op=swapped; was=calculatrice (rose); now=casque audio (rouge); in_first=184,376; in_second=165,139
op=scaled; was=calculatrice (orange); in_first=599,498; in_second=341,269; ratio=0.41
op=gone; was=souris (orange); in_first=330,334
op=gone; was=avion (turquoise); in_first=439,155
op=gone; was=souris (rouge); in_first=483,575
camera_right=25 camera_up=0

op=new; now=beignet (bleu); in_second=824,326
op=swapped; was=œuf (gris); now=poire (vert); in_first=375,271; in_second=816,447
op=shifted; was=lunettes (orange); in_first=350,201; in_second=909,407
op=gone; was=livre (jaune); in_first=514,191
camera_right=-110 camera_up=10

Work item: Using the exact wording, write out all of the records.

Written solution:
op=swapped; was=calculatrice (rose); now=casque audio (rouge); in_first=184,376; in_second=165,139
op=scaled; was=calculatrice (orange); in_first=599,498; in_second=341,269; ratio=0.41
op=gone; was=souris (orange); in_first=330,334
op=gone; was=avion (turquoise); in_first=439,155
op=gone; was=souris (rouge); in_first=483,575
camera_right=25 camera_up=0

op=new; now=beignet (bleu); in_second=824,326
op=swapped; was=œuf (gris); now=poire (vert); in_first=375,271; in_second=816,447
op=shifted; was=lunettes (orange); in_first=350,201; in_second=909,407
op=gone; was=livre (jaune); in_first=514,191
camera_right=-110 camera_up=10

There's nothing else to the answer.